- Problem description -
I'd like every entry transcribed word for word, with no pictures.

- Data records -
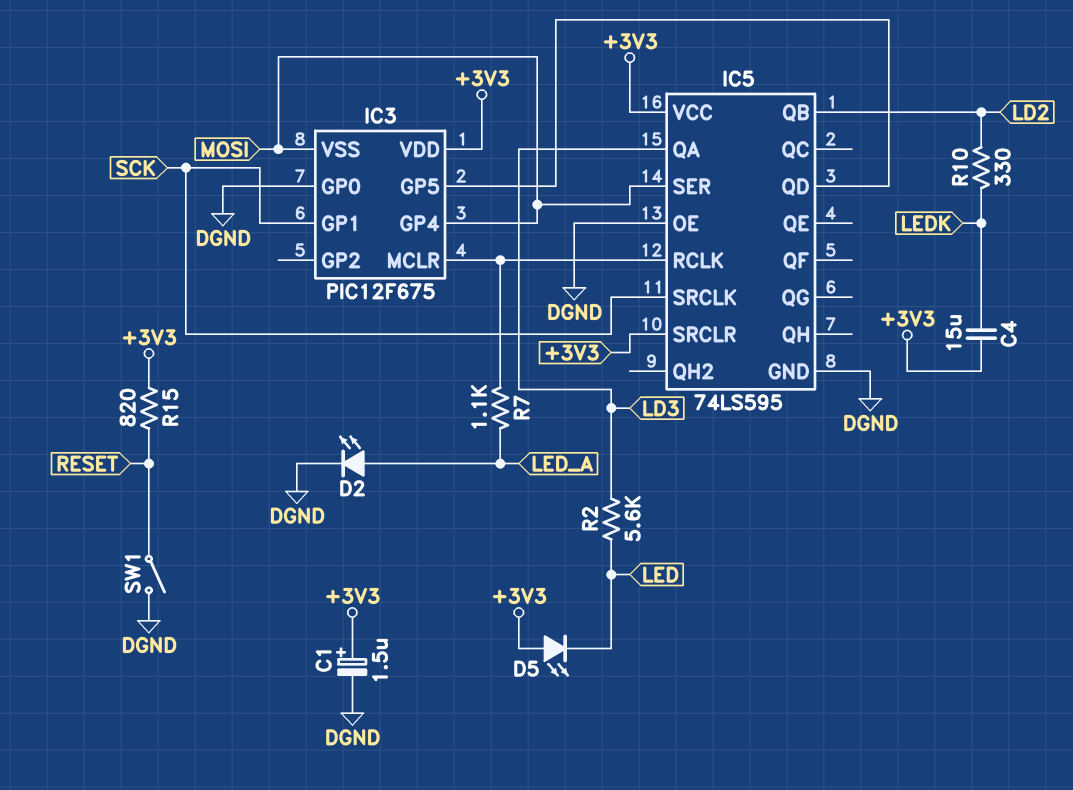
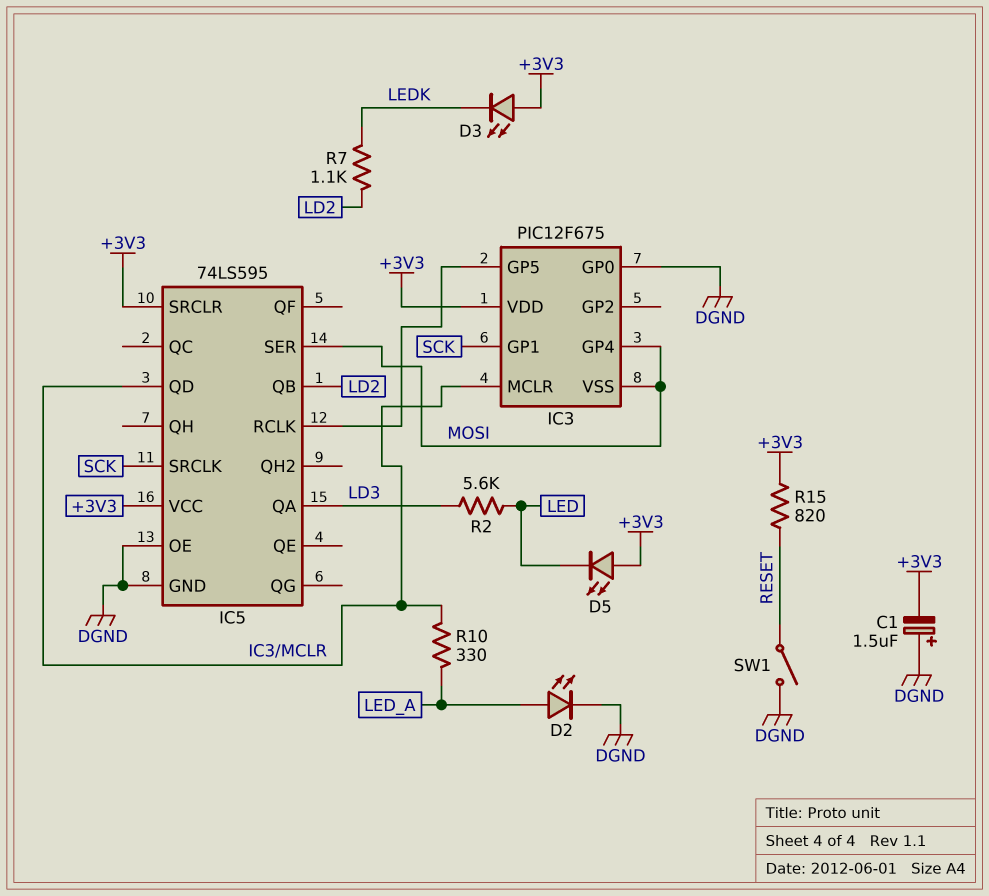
C1: 1.5uF (plus +3V3, minus DGND) -> 1.5uF (plus DGND, minus +3V3)
C4: 15uF (+3V3, LEDK) -> none
D3: none -> LED (A +3V3, K LEDK)
IC5 pin QD: IC3/GP5 -> IC3/MCLR
IC5 pin RCLK: IC3/MCLR -> IC3/GP5
R7: 1.1k (IC3/MCLR, LED_A) -> 1.1k (LD2, LEDK)
R10: 330 (LD2, LEDK) -> 330 (IC3/MCLR, LED_A)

- Response -
C1: 1.5uF (plus +3V3, minus DGND) -> 1.5uF (plus DGND, minus +3V3)
C4: 15uF (+3V3, LEDK) -> none
D3: none -> LED (A +3V3, K LEDK)
IC5 pin QD: IC3/GP5 -> IC3/MCLR
IC5 pin RCLK: IC3/MCLR -> IC3/GP5
R7: 1.1k (IC3/MCLR, LED_A) -> 1.1k (LD2, LEDK)
R10: 330 (LD2, LEDK) -> 330 (IC3/MCLR, LED_A)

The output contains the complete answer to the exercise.